═══ Task input ═══

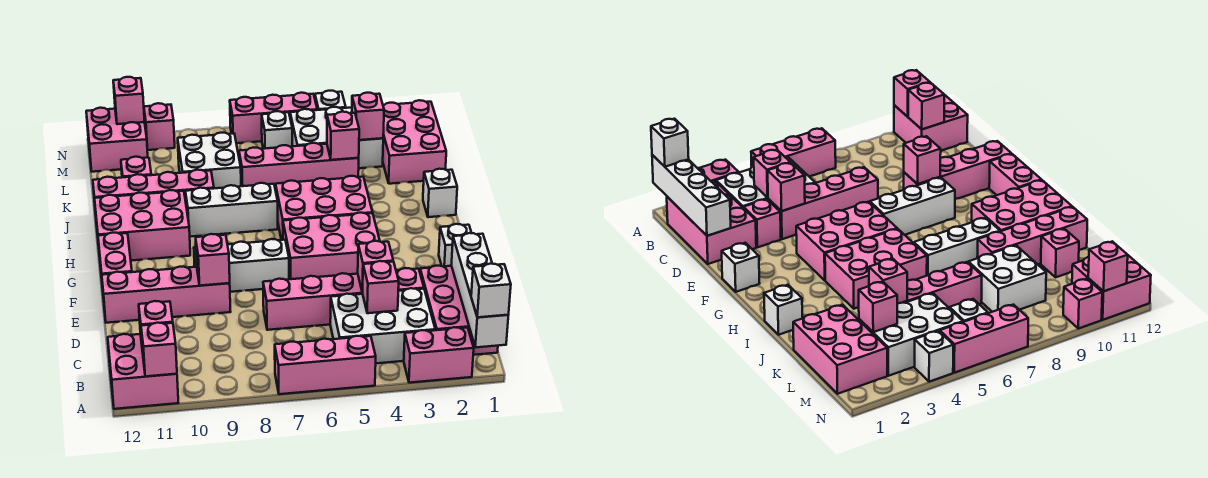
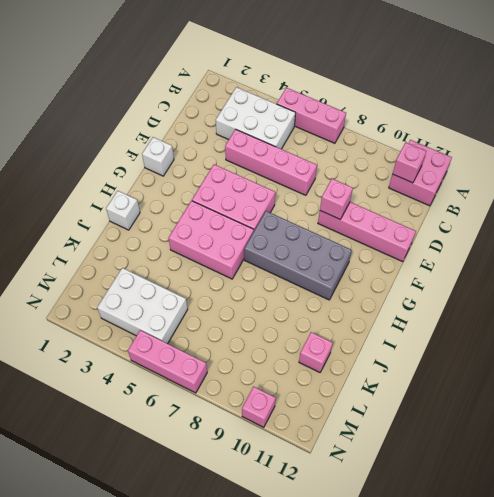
grey brick G7:H10 level 1 -> pink brick H10:I12 level 1
none -> pink brick A2:A3 level 1
none -> pink brick B1:D2 level 1
none -> pink brick D3 level 1
none -> white brick F7:F9 level 1

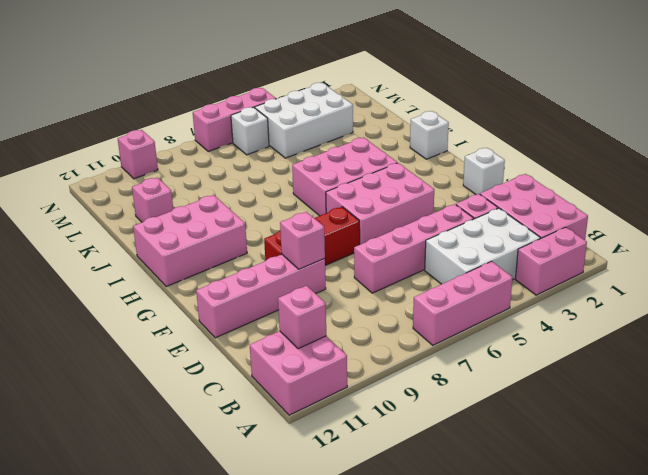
red brick F7:F9 level 1 -> white brick F7:F9 level 1
none -> pink brick F12:G12 level 1
none -> white brick I7:I9 level 1
none -> pink brick J9:J12 level 1
none -> pink brick K1:M2 level 1

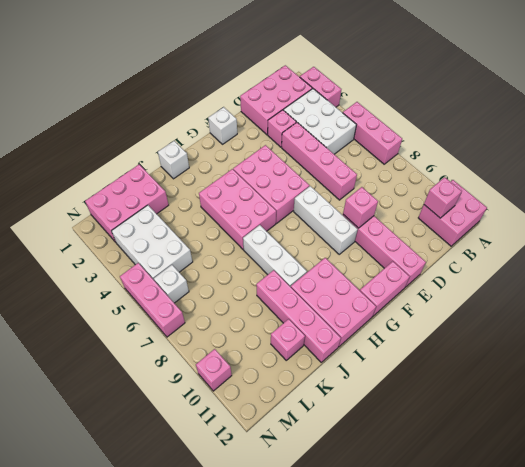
none -> pink brick K4:K7 level 1
none -> white brick K8:L9 level 1
none -> pink brick M11:N12 level 1
none -> white brick N4 level 1

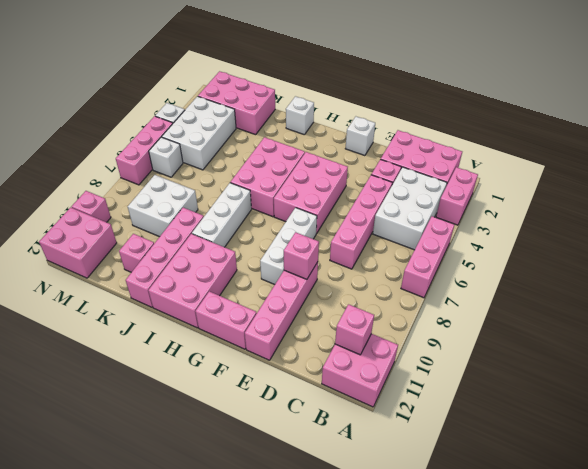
none -> pink brick K4:K7 level 1
none -> white brick A1:D1 level 2
none -> pink brick A11 level 2
none -> pink brick C4 level 2

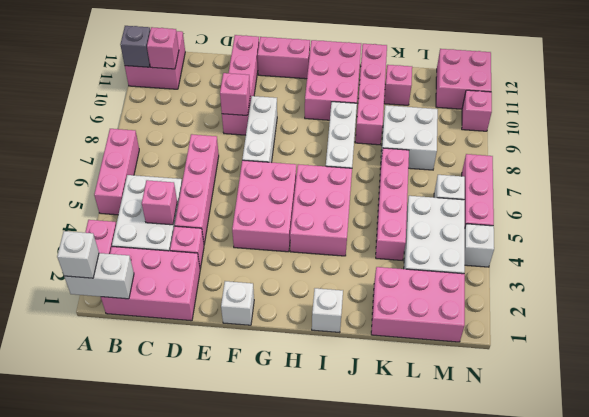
white brick A1:B1 level 2 -> white brick A1:D1 level 2
grey brick A11 level 2 -> pink brick A11 level 2
none -> pink brick D4 level 2
none -> pink brick K4 level 2
none -> pink brick L3 level 2
none -> pink brick N11 level 2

═══

- **Work instruction**: Read the data above and pull out each line that holds the string "white".

- **Written response**:
none -> white brick F7:F9 level 1
red brick F7:F9 level 1 -> white brick F7:F9 level 1
none -> white brick I7:I9 level 1
none -> white brick K8:L9 level 1
none -> white brick N4 level 1
none -> white brick A1:D1 level 2
white brick A1:B1 level 2 -> white brick A1:D1 level 2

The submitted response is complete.